Start of Data for this task

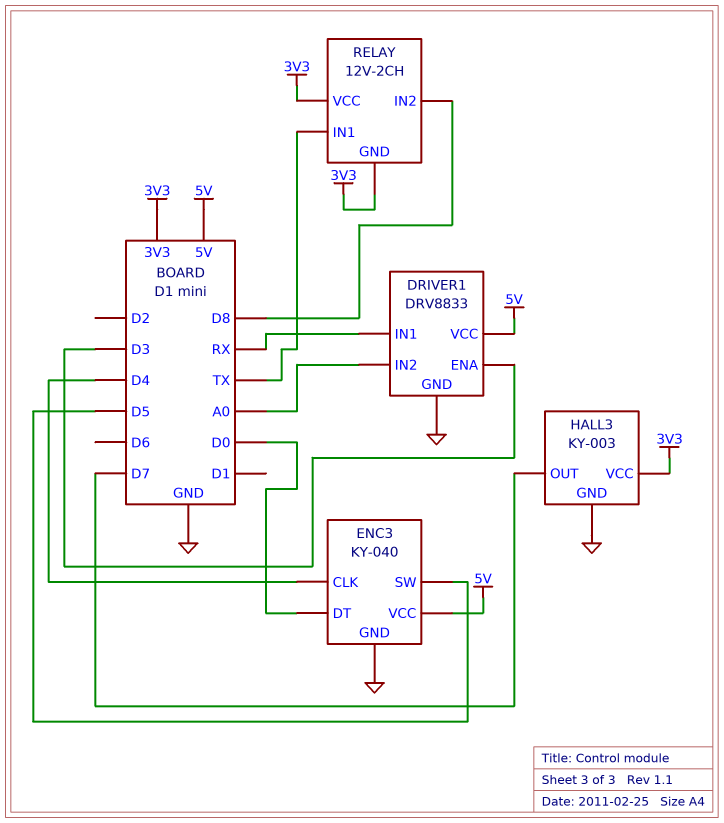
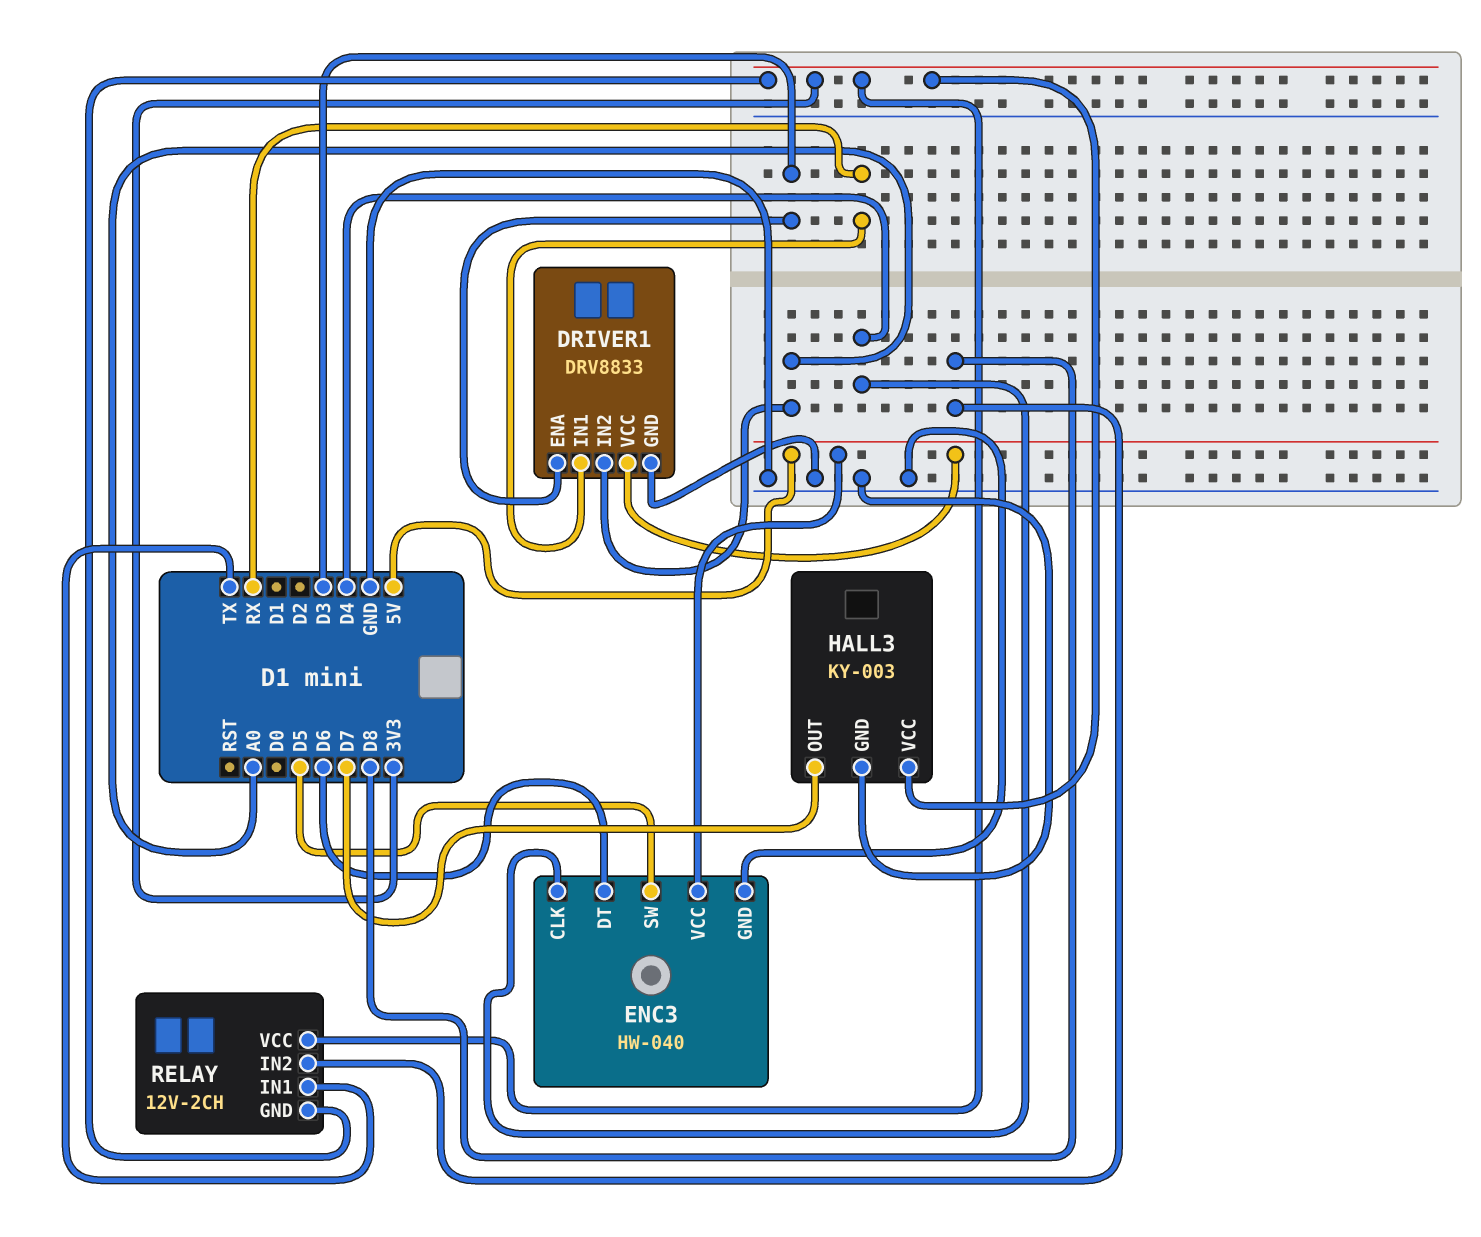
ENC3: KY-040 -> HW-040
ENC3 pin DT: D0 -> D6

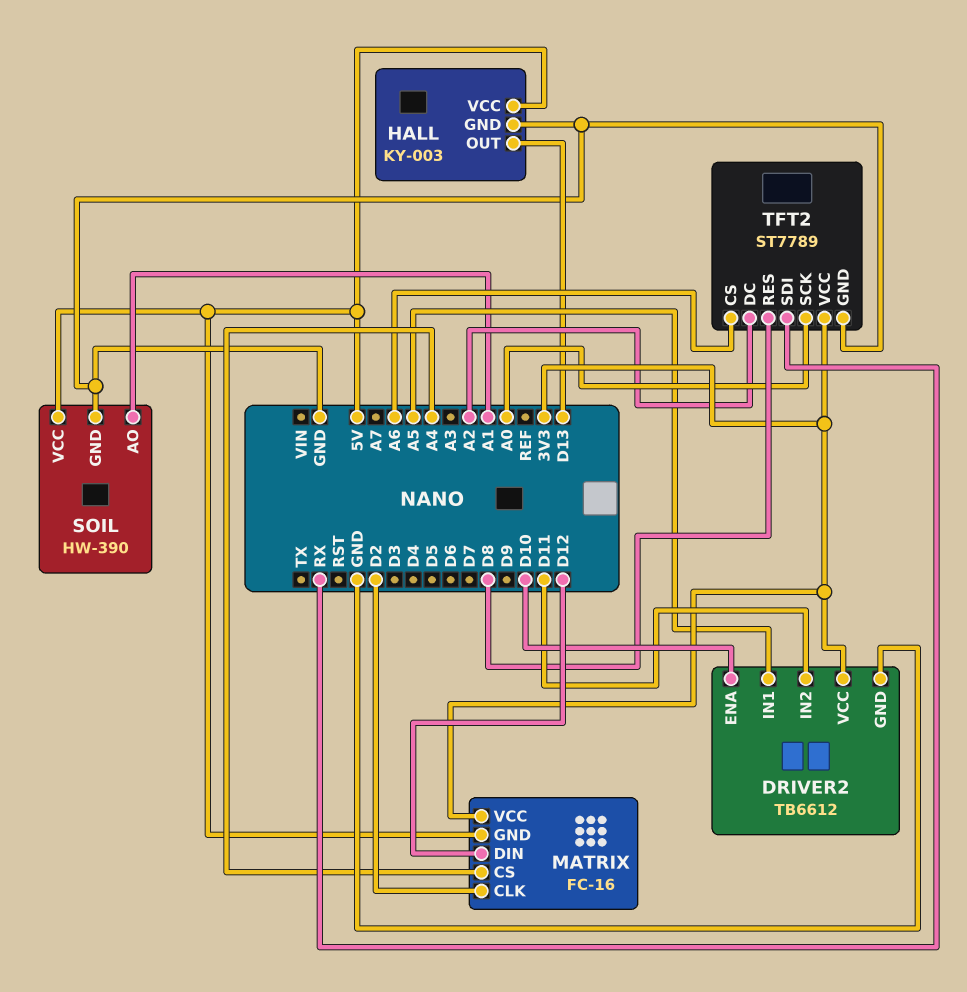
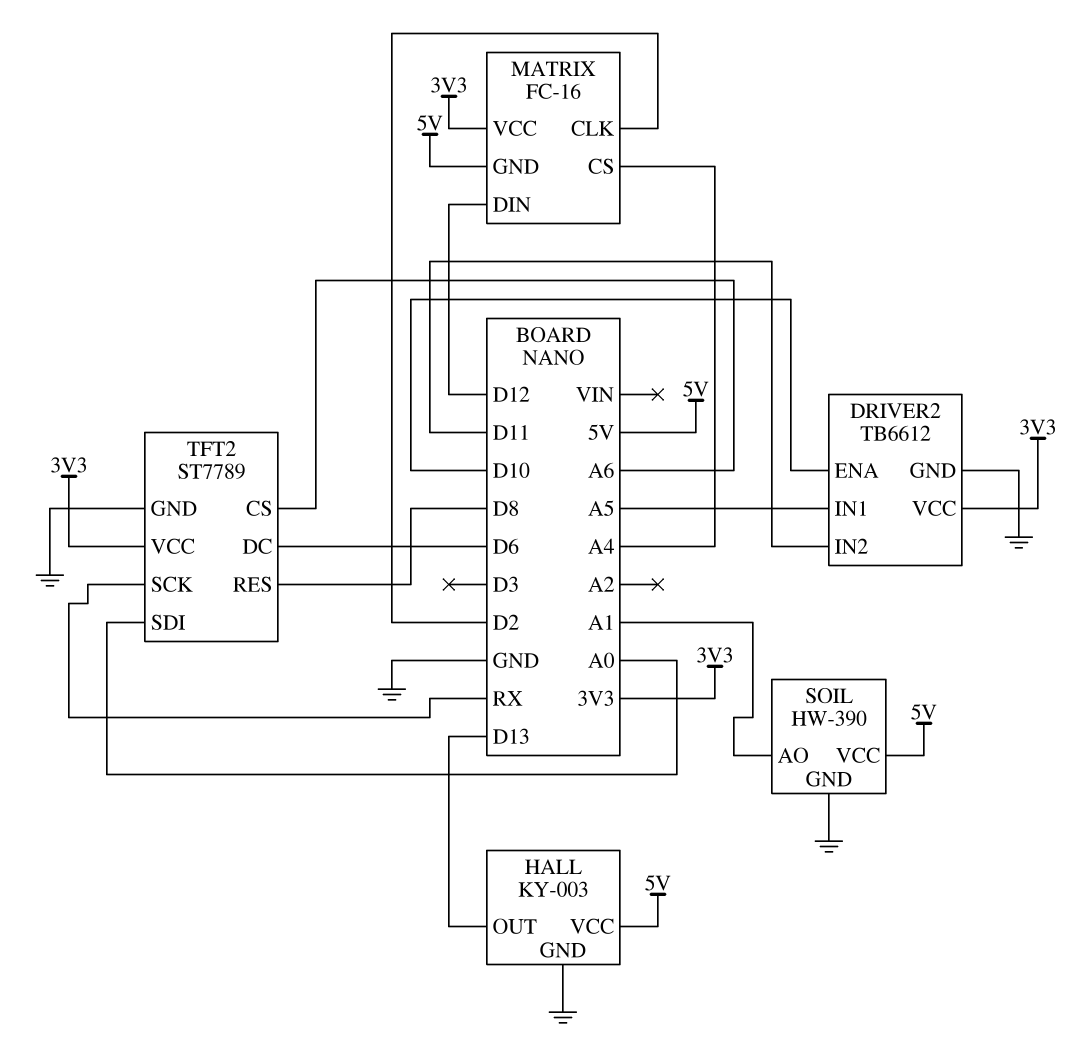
TFT2 pin DC: A2 -> D6
TFT2 pin SCK: A0 -> RX
TFT2 pin SDI: RX -> A0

End of Data for this task

■ Problem to work on
Copy the data exactly. Any picture it contains is to be omitted.

■ Result of this task
ENC3: KY-040 -> HW-040
ENC3 pin DT: D0 -> D6

TFT2 pin DC: A2 -> D6
TFT2 pin SCK: A0 -> RX
TFT2 pin SDI: RX -> A0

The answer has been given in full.